What to produce: Would you transcribe the entries below, beginning at the line with "none -> grey 1x2 plate [232,536,340,588]" and ending after the line with "none -> black 1x2 plate [741,324,797,403]", exactly, with no picture and nothing more?

** Input data follows **

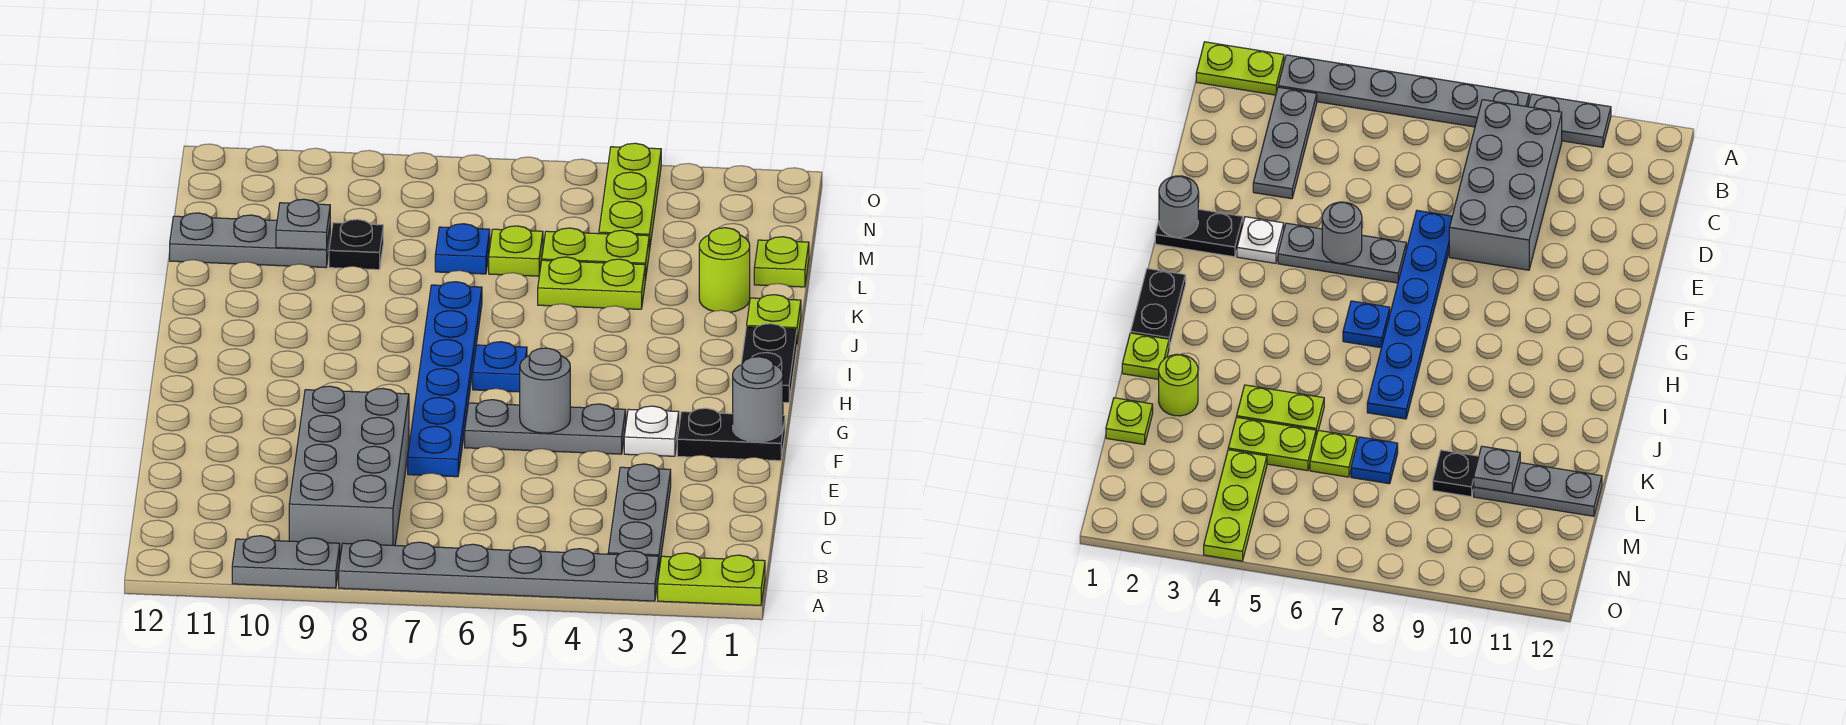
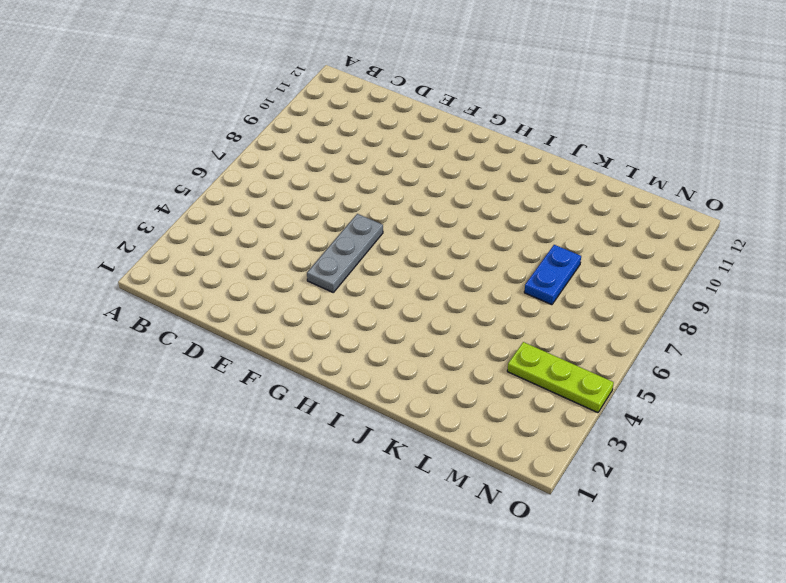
blue 1x2 plate [524,245,581,305] -> blue 1x1 plate [435,224,490,274]
none -> lime 1x2 plate [658,553,765,605]
none -> grey 1x6 plate [339,540,659,601]
none -> grey 1x2 plate [232,536,340,588]

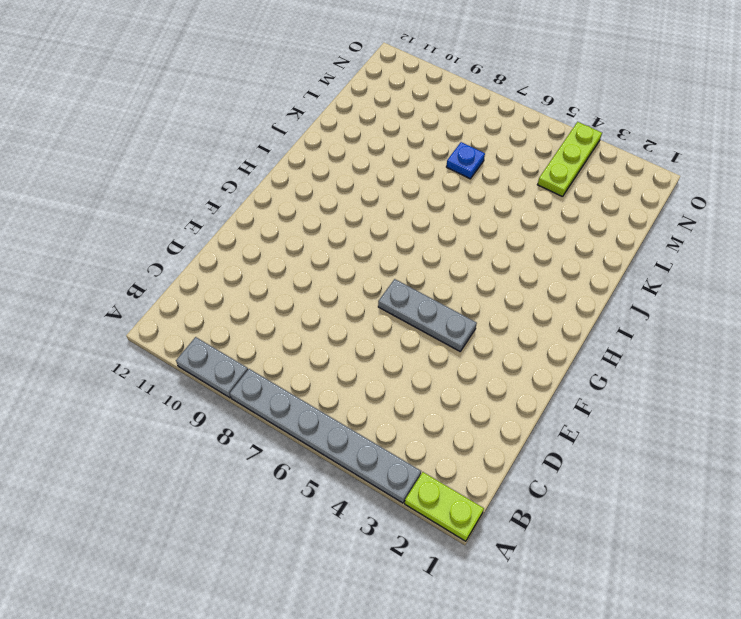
none -> grey 1x3 plate [608,464,671,569]
none -> grey 2x4 brick [289,386,409,557]
none -> blue 1x6 plate [408,282,482,477]

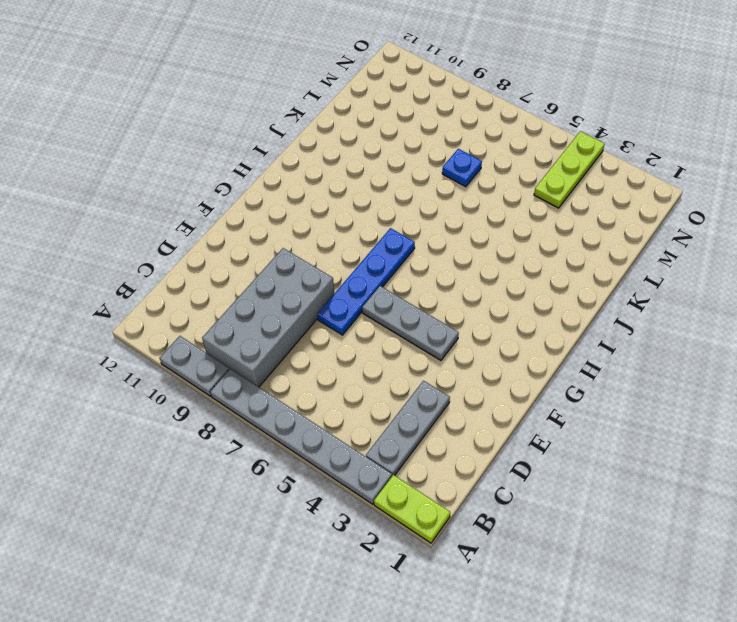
blue 1x4 plate [317,228,415,335] -> blue 1x6 plate [408,282,482,477]
none -> black 1x2 plate [677,408,785,461]
none -> white 1x1 plate [624,406,679,456]
none -> black 1x2 plate [741,324,797,403]

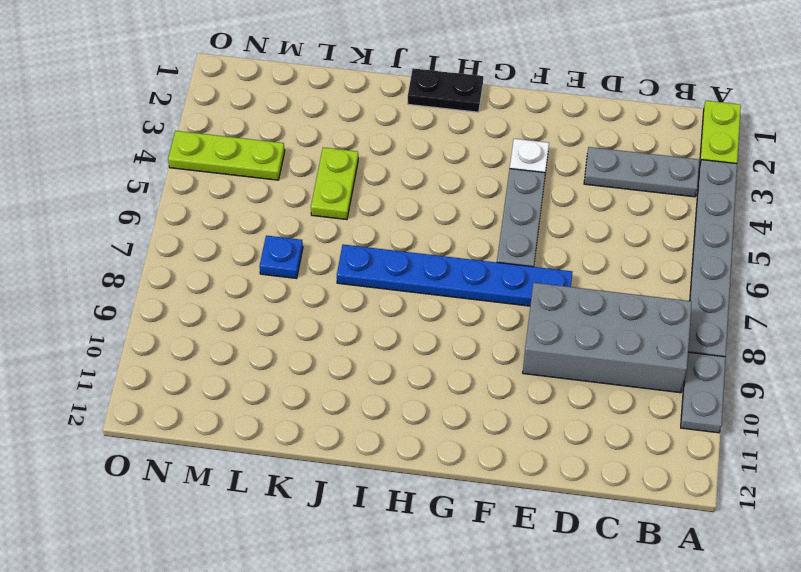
none -> black 1x2 plate [677,408,785,461]
none -> blue 1x1 plate [473,342,527,392]
none -> lime 1x1 plate [747,295,801,342]

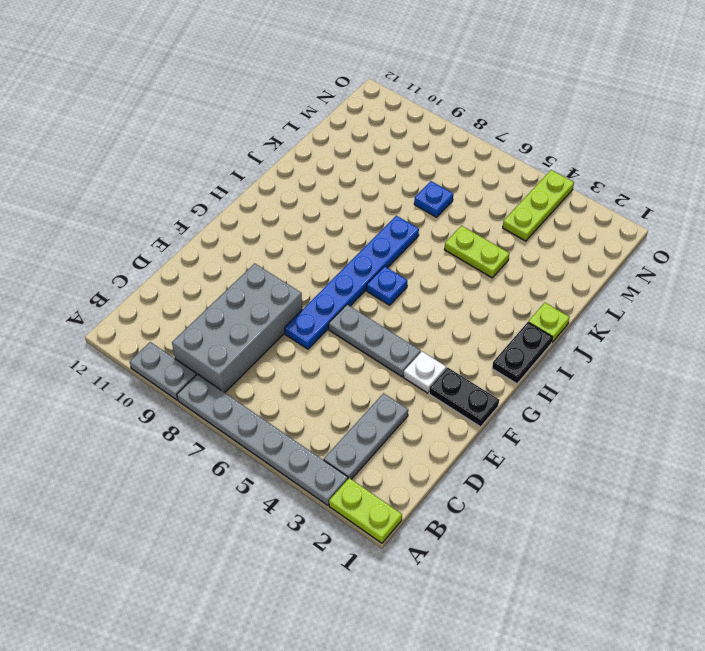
none -> lime 1x1 round brick [699,228,750,312]
none -> lime 1x1 plate [754,237,809,287]
none -> lime 1x2 plate [542,228,649,280]

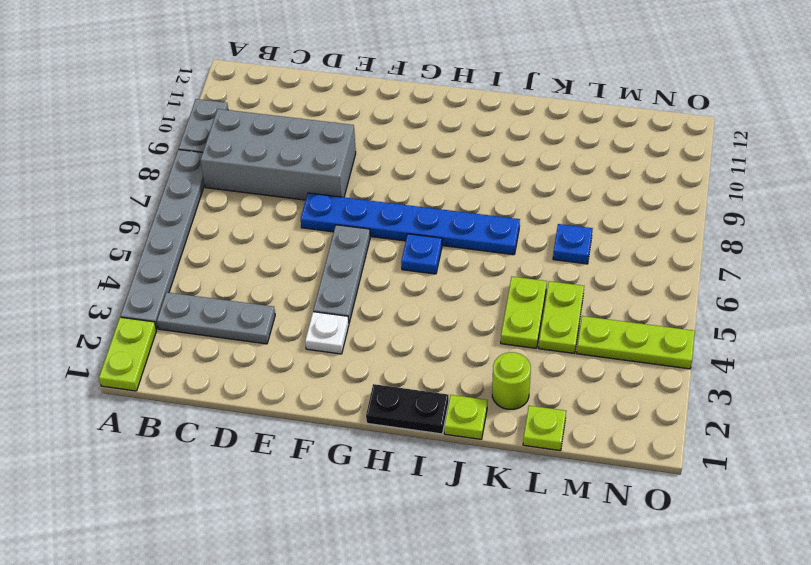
none -> black 1x2 plate [677,408,785,461]
none -> lime 1x1 plate [489,226,543,276]
none -> black 1x1 plate [329,219,383,270]

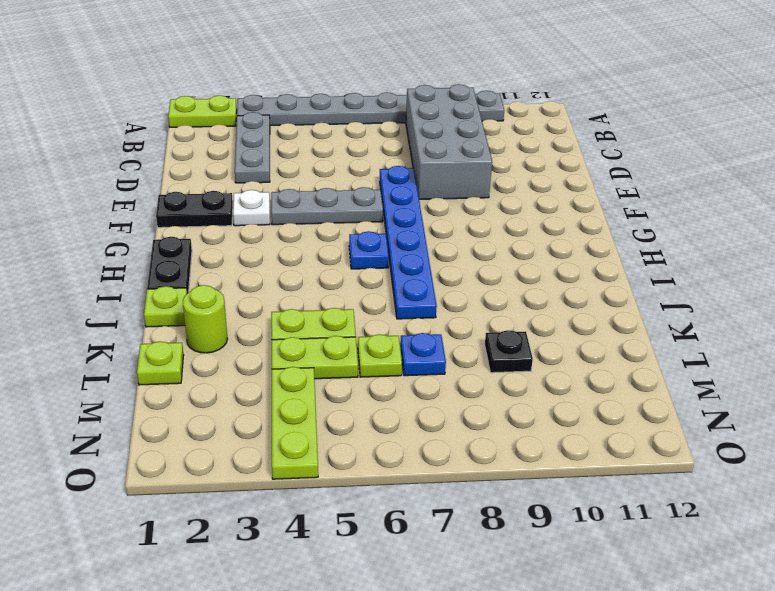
none -> grey 1x3 plate [170,213,330,268]
none -> grey 1x1 round brick [733,357,783,442]
none -> grey 1x1 round brick [520,348,570,433]

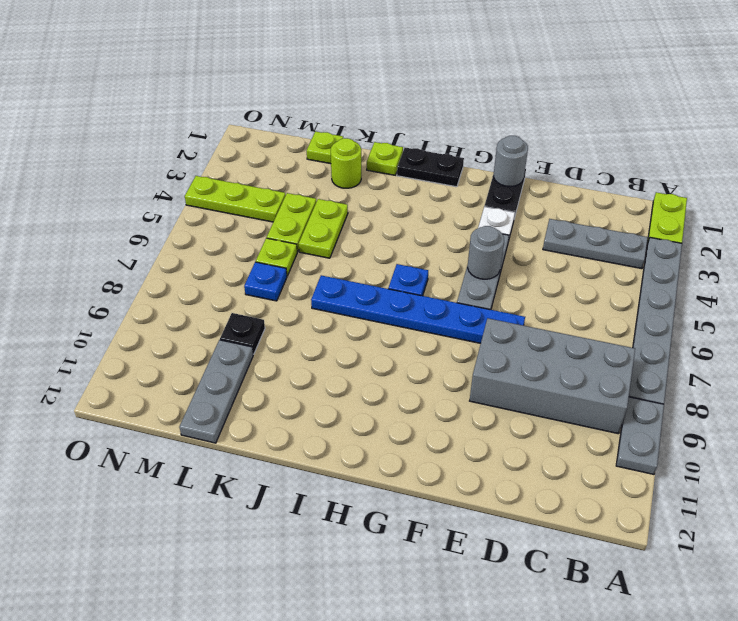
none -> grey 1x1 plate [276,199,330,250]

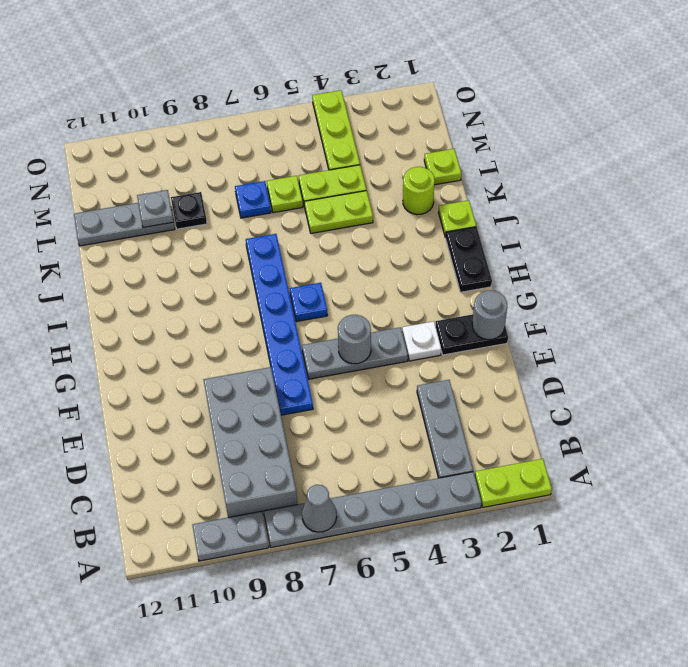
grey 1x1 cone [302,485,337,532] -> none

** End of Input data **

Solved exercise:
none -> grey 1x2 plate [232,536,340,588]

none -> grey 1x3 plate [608,464,671,569]
none -> grey 2x4 brick [289,386,409,557]
none -> blue 1x6 plate [408,282,482,477]

blue 1x4 plate [317,228,415,335] -> blue 1x6 plate [408,282,482,477]
none -> black 1x2 plate [677,408,785,461]
none -> white 1x1 plate [624,406,679,456]
none -> black 1x2 plate [741,324,797,403]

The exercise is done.